■ EXERCISE BRIEF: Set down exactly the lines in the records below that run from the line with "The second view lost" to the line with "The second view gained the white_siramil", inclusive, and nothing more.

■ GIVEN DATA:
== Segment start ==

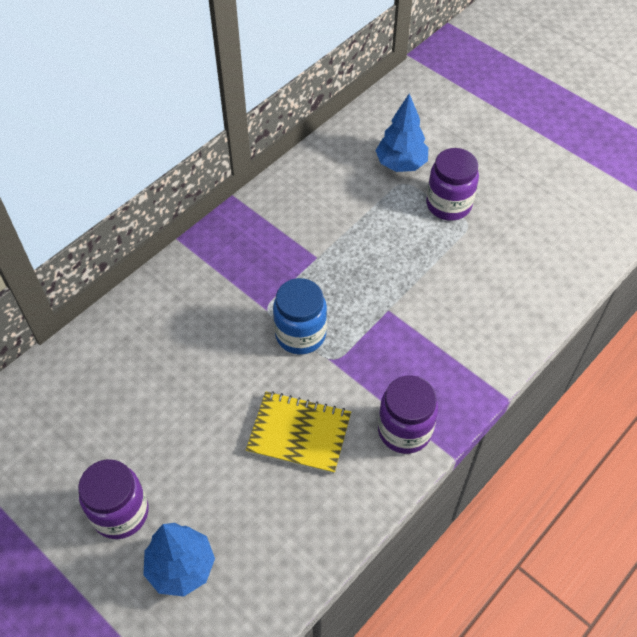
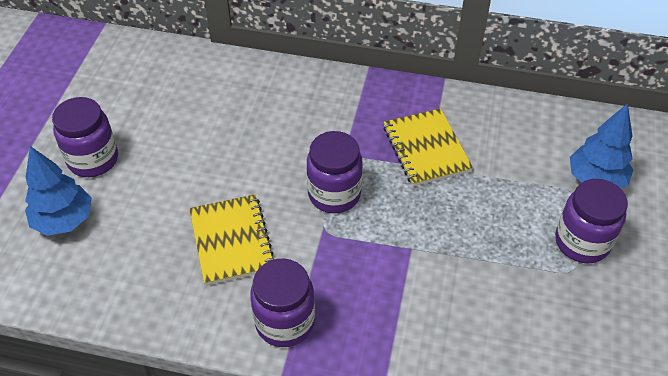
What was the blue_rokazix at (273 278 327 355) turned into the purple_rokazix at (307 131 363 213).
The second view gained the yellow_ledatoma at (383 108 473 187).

== Segment end ==
== Segment start ==

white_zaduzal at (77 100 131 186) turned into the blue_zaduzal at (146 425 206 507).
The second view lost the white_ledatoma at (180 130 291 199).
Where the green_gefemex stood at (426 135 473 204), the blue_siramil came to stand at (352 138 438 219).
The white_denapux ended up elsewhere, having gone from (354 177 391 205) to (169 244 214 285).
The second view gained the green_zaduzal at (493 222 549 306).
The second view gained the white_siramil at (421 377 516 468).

== Segment end ==
== Segment start ==

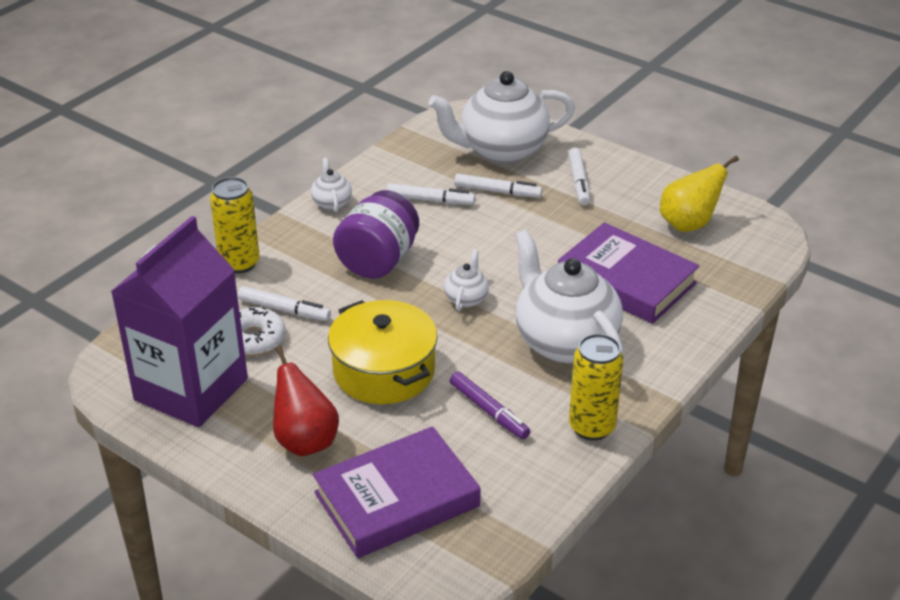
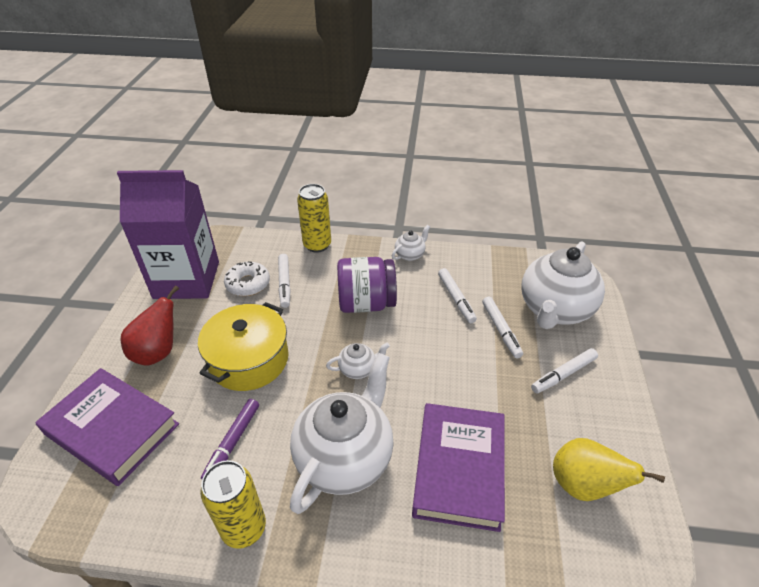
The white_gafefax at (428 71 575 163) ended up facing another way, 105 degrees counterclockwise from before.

== Segment end ==

■ EXPECTED ANSWER:
The second view lost the white_ledatoma at (180 130 291 199).
Where the green_gefemex stood at (426 135 473 204), the blue_siramil came to stand at (352 138 438 219).
The white_denapux ended up elsewhere, having gone from (354 177 391 205) to (169 244 214 285).
The second view gained the green_zaduzal at (493 222 549 306).
The second view gained the white_siramil at (421 377 516 468).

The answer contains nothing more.